- _Problem requirements_: In the records below, find the line holding "pink 1x1 cone [475,111,523,198]" and the line holding "lime 1x1 brick [107,307,173,386]". Set down both, with every line between them, exactly.

Spatial reasoning data:
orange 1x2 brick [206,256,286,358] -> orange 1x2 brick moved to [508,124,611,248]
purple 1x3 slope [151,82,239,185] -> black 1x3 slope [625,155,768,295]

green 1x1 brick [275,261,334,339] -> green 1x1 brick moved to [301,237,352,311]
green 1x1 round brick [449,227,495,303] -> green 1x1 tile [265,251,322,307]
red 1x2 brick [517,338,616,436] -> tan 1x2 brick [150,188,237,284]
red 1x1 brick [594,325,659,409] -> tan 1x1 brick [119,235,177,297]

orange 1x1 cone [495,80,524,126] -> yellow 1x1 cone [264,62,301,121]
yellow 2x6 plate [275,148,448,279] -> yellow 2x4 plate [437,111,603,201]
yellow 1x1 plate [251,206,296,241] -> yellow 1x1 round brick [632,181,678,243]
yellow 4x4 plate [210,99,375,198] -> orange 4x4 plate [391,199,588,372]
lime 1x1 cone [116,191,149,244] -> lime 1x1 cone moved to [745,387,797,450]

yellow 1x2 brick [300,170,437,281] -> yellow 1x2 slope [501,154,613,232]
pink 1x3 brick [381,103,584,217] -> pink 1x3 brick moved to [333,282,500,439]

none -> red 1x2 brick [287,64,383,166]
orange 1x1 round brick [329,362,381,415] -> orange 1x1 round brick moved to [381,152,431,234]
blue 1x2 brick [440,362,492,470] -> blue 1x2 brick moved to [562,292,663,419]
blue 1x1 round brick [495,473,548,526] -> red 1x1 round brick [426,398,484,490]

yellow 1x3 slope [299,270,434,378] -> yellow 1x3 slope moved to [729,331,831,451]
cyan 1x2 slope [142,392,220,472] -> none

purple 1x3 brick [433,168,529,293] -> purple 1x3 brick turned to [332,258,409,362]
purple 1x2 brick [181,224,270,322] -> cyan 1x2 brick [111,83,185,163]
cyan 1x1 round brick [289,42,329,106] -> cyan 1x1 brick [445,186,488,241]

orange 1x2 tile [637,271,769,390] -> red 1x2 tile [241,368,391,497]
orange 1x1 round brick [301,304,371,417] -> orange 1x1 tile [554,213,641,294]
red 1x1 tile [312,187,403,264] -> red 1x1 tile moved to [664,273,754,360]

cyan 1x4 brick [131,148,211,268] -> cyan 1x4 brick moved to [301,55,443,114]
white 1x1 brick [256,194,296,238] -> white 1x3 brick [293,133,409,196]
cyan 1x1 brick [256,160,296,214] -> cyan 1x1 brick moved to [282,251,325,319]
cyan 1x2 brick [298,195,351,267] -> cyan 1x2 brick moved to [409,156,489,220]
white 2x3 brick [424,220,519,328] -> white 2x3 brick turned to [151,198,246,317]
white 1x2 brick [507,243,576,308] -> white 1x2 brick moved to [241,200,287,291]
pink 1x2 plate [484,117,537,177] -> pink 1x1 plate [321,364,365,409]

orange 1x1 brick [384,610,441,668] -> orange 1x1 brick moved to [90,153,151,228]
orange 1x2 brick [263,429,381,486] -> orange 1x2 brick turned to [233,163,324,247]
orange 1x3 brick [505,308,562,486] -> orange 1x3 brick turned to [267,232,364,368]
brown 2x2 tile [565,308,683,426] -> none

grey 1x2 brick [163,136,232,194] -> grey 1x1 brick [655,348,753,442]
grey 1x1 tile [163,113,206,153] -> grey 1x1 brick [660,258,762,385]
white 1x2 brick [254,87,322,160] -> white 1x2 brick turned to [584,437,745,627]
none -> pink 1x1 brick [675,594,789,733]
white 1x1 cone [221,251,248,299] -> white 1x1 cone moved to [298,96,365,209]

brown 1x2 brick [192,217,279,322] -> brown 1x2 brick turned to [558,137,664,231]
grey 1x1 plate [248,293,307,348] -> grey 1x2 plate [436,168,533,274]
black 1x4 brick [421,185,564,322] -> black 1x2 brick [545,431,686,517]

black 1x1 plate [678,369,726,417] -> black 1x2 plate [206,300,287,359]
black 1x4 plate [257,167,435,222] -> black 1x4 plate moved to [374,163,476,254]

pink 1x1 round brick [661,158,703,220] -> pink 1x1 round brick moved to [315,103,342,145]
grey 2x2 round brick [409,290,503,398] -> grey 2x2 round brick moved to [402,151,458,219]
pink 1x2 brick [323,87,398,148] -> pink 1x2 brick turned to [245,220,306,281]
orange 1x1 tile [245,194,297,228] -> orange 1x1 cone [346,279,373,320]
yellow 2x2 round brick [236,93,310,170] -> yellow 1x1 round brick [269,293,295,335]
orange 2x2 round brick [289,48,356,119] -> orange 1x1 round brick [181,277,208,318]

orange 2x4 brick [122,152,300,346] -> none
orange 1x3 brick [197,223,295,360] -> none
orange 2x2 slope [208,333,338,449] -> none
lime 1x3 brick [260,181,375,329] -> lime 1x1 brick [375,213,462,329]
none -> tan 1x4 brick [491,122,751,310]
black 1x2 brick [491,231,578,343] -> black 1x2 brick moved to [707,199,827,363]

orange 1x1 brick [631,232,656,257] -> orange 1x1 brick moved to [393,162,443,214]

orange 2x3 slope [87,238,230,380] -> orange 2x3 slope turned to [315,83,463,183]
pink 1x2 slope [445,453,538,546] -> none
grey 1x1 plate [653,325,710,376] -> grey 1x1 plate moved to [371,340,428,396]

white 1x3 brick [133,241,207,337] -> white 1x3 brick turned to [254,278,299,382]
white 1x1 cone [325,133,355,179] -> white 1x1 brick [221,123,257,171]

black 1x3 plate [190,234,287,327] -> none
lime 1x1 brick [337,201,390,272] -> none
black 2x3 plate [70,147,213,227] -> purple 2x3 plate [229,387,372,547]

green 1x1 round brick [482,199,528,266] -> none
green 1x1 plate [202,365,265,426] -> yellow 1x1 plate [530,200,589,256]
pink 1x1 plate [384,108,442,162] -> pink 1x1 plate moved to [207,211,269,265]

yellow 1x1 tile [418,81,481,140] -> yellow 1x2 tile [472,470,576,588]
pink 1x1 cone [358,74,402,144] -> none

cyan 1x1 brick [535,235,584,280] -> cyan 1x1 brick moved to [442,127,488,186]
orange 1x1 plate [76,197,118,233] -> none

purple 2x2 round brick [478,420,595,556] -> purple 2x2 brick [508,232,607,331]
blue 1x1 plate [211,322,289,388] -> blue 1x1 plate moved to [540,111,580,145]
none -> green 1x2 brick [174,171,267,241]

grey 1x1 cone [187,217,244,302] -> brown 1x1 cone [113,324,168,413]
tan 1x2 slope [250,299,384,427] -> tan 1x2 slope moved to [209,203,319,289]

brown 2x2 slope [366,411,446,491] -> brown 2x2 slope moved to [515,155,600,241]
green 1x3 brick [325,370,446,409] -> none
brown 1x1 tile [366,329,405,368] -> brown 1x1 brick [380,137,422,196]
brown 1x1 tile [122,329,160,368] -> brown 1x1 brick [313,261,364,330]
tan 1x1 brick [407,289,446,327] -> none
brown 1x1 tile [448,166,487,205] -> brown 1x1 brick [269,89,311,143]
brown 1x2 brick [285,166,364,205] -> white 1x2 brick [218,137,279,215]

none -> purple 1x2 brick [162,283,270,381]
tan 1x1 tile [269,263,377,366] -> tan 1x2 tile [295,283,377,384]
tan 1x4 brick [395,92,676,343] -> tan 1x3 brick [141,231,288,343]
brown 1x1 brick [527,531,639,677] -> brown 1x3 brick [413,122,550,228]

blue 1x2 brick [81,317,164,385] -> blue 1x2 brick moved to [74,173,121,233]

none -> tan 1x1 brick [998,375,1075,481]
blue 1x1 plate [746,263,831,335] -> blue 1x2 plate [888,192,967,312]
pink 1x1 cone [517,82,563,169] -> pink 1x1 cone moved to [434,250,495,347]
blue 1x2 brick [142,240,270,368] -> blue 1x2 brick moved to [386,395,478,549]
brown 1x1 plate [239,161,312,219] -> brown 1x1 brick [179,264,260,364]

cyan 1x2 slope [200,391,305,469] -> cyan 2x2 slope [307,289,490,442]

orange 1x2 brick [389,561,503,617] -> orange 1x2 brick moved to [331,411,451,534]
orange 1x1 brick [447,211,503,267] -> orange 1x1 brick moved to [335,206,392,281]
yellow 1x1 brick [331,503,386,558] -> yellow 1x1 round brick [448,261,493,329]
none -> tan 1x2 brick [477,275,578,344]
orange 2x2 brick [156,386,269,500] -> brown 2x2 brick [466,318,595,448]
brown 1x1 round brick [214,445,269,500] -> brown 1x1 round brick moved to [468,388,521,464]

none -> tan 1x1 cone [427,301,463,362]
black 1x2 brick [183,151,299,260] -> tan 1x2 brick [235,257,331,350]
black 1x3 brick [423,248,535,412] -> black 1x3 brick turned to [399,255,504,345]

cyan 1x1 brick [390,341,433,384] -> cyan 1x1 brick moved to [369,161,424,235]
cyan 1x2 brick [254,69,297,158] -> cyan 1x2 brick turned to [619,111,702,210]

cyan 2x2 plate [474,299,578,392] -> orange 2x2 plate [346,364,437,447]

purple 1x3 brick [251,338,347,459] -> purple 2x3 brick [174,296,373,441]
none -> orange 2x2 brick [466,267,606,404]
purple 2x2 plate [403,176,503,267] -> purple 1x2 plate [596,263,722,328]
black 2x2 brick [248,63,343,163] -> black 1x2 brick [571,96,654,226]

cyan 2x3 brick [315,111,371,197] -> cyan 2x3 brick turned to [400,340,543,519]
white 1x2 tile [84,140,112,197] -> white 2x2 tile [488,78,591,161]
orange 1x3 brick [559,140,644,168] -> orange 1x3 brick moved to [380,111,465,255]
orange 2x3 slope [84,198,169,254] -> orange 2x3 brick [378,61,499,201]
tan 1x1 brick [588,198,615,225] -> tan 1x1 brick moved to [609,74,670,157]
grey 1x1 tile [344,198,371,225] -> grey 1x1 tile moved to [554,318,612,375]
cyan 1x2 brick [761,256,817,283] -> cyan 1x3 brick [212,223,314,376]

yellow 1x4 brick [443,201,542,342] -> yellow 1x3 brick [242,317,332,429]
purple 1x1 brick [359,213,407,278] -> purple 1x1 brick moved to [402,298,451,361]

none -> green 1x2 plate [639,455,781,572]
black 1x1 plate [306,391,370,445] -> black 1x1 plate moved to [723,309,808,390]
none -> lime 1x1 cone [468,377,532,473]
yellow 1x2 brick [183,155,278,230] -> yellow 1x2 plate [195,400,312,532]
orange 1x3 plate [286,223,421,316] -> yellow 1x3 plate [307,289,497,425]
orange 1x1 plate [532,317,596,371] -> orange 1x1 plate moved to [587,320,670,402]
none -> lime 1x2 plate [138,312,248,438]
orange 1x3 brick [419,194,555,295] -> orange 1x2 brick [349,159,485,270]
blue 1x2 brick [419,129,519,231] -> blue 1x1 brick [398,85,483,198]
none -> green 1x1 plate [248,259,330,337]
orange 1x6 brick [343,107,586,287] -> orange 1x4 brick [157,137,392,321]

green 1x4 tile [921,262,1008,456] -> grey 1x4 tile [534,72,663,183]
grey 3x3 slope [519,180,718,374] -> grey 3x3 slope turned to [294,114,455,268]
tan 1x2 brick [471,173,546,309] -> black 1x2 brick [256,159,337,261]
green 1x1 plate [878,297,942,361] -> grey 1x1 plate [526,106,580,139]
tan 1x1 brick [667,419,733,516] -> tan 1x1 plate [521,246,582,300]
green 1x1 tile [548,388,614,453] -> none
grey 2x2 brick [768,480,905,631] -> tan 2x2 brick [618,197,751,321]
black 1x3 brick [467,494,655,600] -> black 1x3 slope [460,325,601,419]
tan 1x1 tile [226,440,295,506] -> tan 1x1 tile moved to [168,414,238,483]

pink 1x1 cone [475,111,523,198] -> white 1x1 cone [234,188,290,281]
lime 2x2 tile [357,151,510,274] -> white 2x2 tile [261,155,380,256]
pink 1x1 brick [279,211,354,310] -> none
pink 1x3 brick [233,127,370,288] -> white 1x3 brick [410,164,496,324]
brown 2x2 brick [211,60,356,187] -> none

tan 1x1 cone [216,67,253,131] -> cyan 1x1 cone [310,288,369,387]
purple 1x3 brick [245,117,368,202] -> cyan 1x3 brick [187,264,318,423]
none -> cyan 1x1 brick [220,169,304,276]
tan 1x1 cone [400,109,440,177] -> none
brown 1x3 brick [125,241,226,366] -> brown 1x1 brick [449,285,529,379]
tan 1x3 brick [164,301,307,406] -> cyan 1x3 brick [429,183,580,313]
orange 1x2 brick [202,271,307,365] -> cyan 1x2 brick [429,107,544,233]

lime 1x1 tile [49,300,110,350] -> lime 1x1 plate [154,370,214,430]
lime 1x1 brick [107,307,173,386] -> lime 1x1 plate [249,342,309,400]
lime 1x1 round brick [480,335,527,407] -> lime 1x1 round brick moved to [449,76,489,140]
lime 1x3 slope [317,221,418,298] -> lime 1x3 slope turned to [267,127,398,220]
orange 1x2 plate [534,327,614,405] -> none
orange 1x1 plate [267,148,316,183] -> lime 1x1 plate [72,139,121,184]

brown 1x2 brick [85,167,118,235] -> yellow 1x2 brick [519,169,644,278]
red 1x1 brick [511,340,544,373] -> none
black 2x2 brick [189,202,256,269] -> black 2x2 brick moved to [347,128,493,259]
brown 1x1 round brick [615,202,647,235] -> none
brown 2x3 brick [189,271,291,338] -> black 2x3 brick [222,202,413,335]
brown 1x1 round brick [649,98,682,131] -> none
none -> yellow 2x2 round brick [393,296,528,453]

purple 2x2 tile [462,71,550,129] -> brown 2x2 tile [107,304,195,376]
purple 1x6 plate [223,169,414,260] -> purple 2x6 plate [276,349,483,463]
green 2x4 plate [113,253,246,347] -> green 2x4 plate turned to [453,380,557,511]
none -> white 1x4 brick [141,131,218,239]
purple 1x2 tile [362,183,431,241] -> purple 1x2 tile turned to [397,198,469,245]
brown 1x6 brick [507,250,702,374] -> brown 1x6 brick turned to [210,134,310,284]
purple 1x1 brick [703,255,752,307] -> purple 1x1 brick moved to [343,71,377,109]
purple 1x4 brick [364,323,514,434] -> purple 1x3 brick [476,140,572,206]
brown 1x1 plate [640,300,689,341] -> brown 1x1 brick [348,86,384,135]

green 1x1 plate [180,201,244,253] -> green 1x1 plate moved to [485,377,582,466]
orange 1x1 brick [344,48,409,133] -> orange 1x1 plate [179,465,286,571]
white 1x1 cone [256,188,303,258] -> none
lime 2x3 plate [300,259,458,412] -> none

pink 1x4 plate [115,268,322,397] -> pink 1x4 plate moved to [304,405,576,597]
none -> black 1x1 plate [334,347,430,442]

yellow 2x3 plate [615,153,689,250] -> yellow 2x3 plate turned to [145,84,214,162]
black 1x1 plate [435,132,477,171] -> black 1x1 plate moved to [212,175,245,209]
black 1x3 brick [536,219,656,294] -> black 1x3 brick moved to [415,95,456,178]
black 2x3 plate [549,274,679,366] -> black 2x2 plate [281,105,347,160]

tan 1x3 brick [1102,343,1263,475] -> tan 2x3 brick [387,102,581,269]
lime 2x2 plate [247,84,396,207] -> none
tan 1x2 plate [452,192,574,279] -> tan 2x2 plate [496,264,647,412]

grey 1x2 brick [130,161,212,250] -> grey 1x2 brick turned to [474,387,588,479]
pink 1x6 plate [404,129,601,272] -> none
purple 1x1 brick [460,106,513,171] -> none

- _Solution_:
pink 1x1 cone [475,111,523,198] -> white 1x1 cone [234,188,290,281]
lime 2x2 tile [357,151,510,274] -> white 2x2 tile [261,155,380,256]
pink 1x1 brick [279,211,354,310] -> none
pink 1x3 brick [233,127,370,288] -> white 1x3 brick [410,164,496,324]
brown 2x2 brick [211,60,356,187] -> none

tan 1x1 cone [216,67,253,131] -> cyan 1x1 cone [310,288,369,387]
purple 1x3 brick [245,117,368,202] -> cyan 1x3 brick [187,264,318,423]
none -> cyan 1x1 brick [220,169,304,276]
tan 1x1 cone [400,109,440,177] -> none
brown 1x3 brick [125,241,226,366] -> brown 1x1 brick [449,285,529,379]
tan 1x3 brick [164,301,307,406] -> cyan 1x3 brick [429,183,580,313]
orange 1x2 brick [202,271,307,365] -> cyan 1x2 brick [429,107,544,233]

lime 1x1 tile [49,300,110,350] -> lime 1x1 plate [154,370,214,430]
lime 1x1 brick [107,307,173,386] -> lime 1x1 plate [249,342,309,400]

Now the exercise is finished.